• TASK TO COMPLETE: This task calls for copying each line below that contains "none".

*** GIVEN DATA

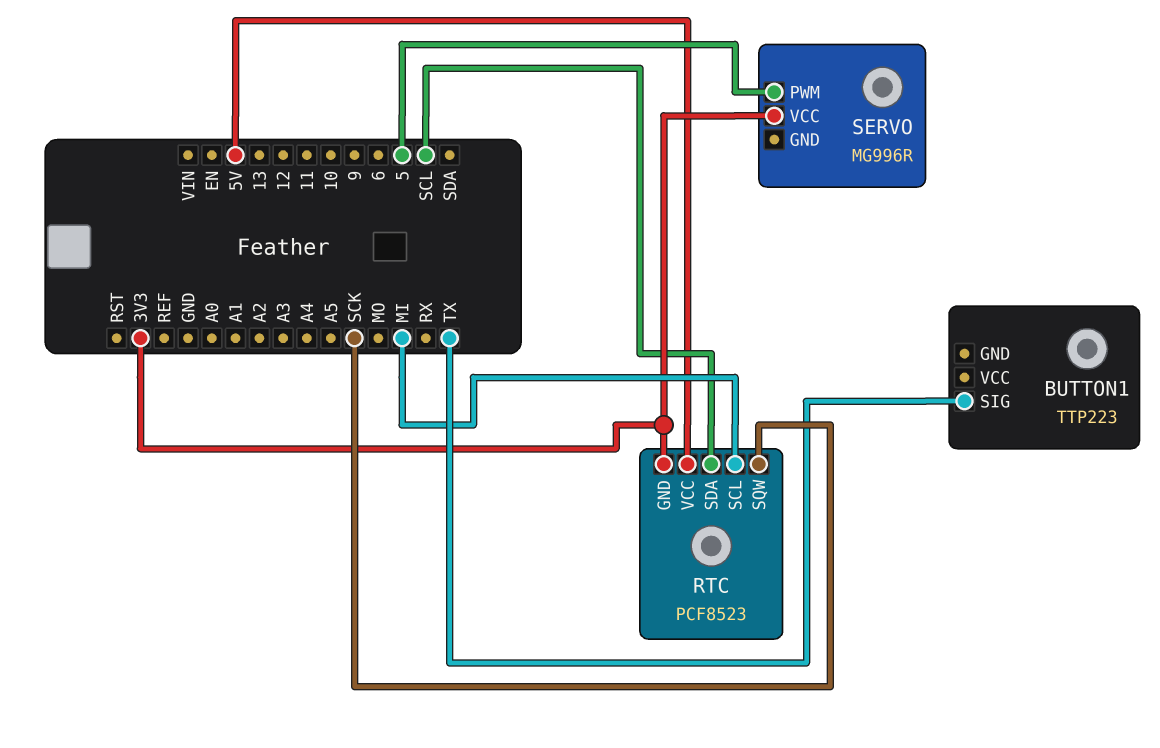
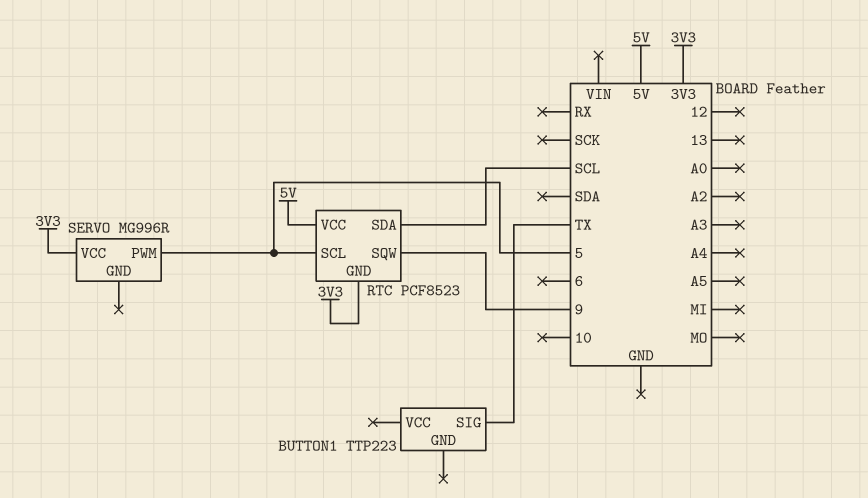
RTC pin SCL: MI -> 5
RTC pin SQW: SCK -> 9

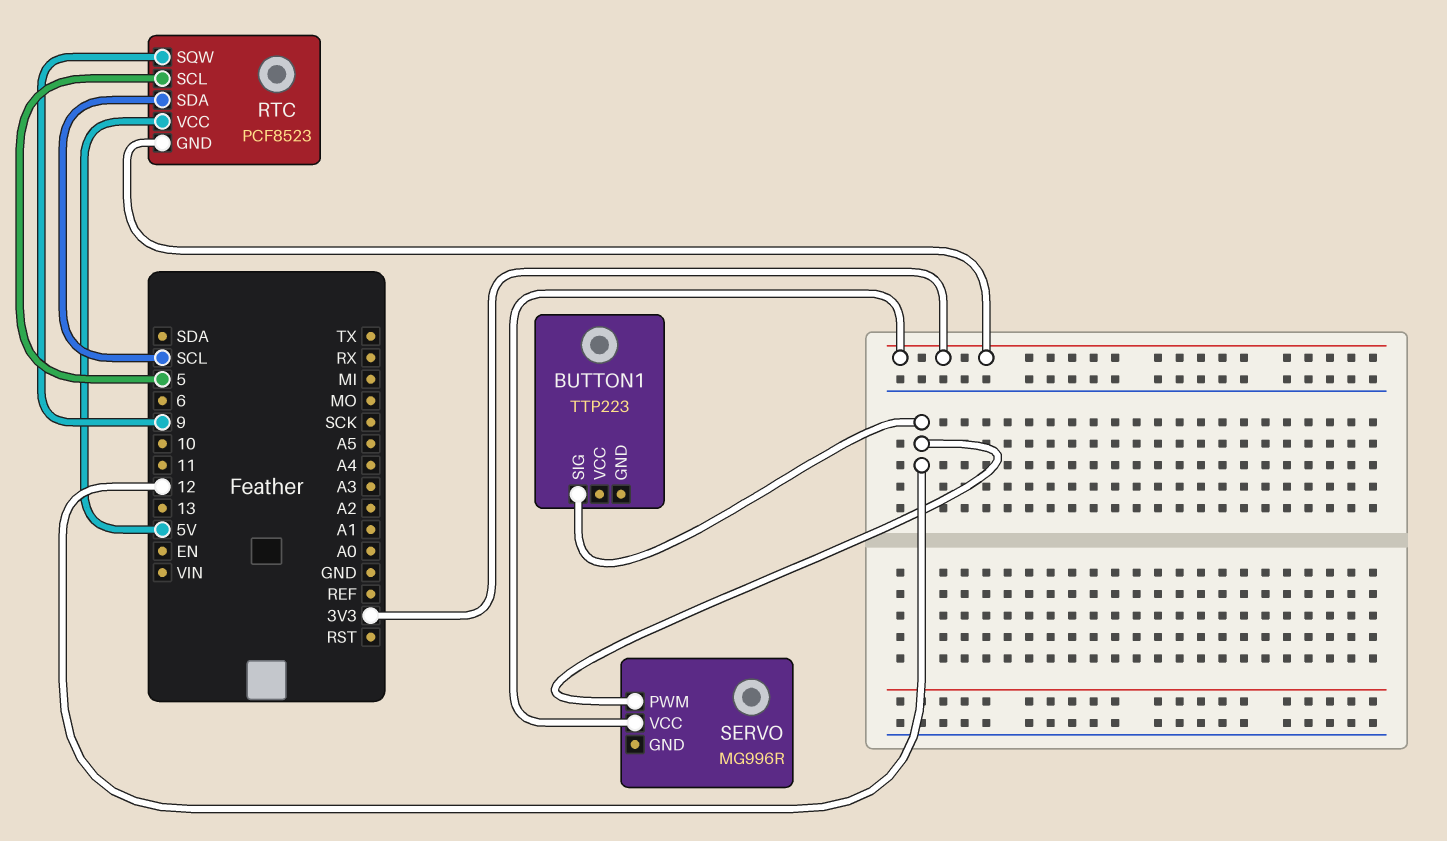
BUTTON1 pin SIG: TX -> 12
SERVO pin PWM: 5 -> 12

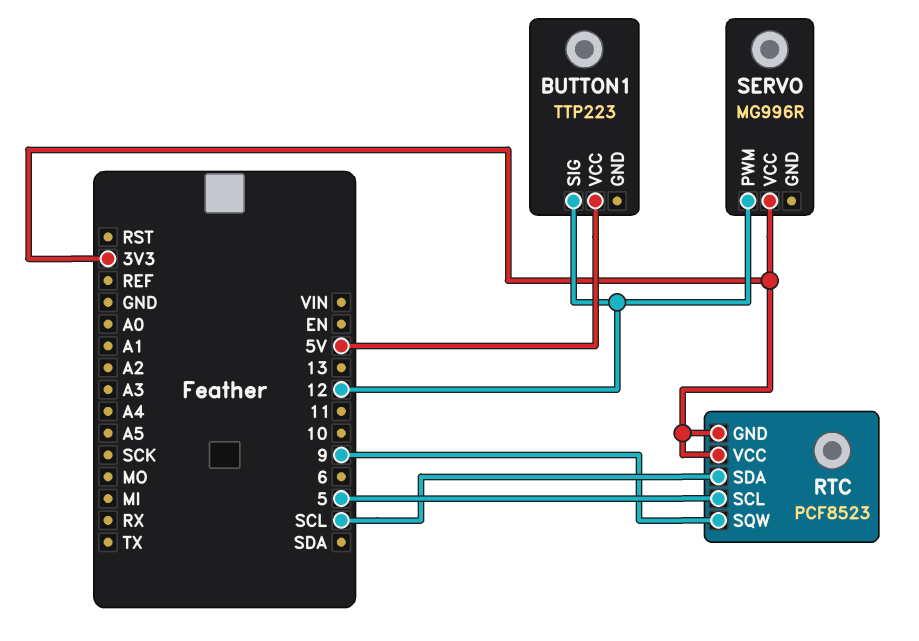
BUTTON1 pin VCC: none -> 5V
RTC pin VCC: 5V -> 3V3

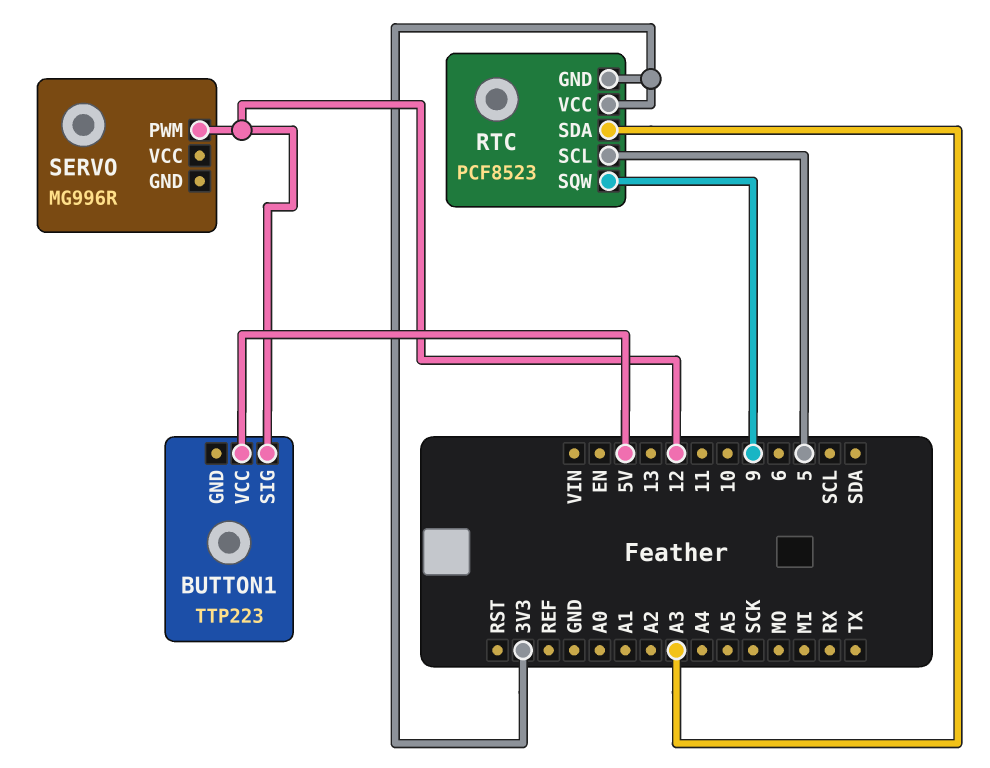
RTC pin SDA: SCL -> A3
SERVO pin VCC: 3V3 -> none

******

• REPLY TO THE EXERCISE:
BUTTON1 pin VCC: none -> 5V
SERVO pin VCC: 3V3 -> none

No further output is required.